REQUIRED ACTION » Reproduce verbatim all of the data given below, but do not carry over the images.

PROVIDED DATA »
....................

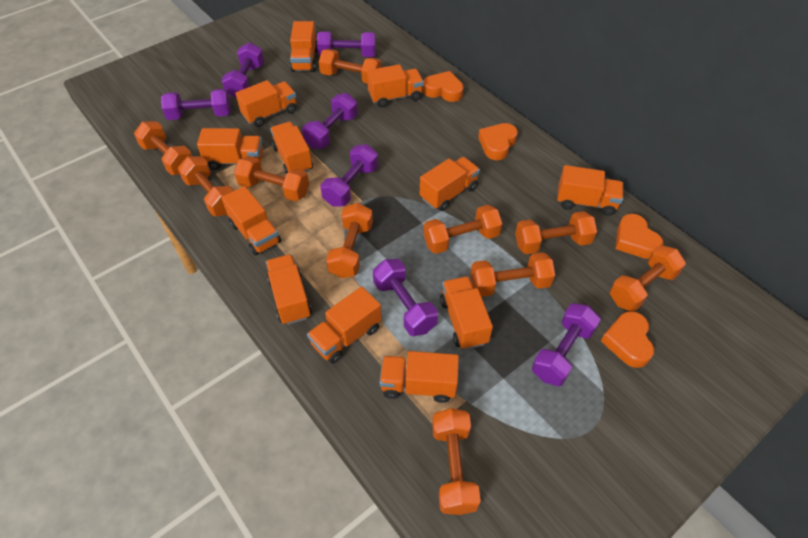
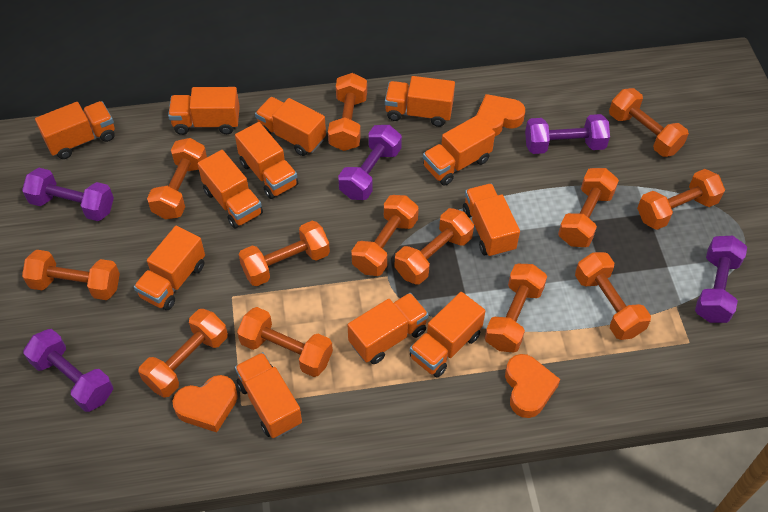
orange dumbbell: 10 -> 13
orange heart: 4 -> 3
purple dumbbell: 7 -> 5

....................

COMPLETED EXERCISE »
orange dumbbell: 10 -> 13
orange heart: 4 -> 3
purple dumbbell: 7 -> 5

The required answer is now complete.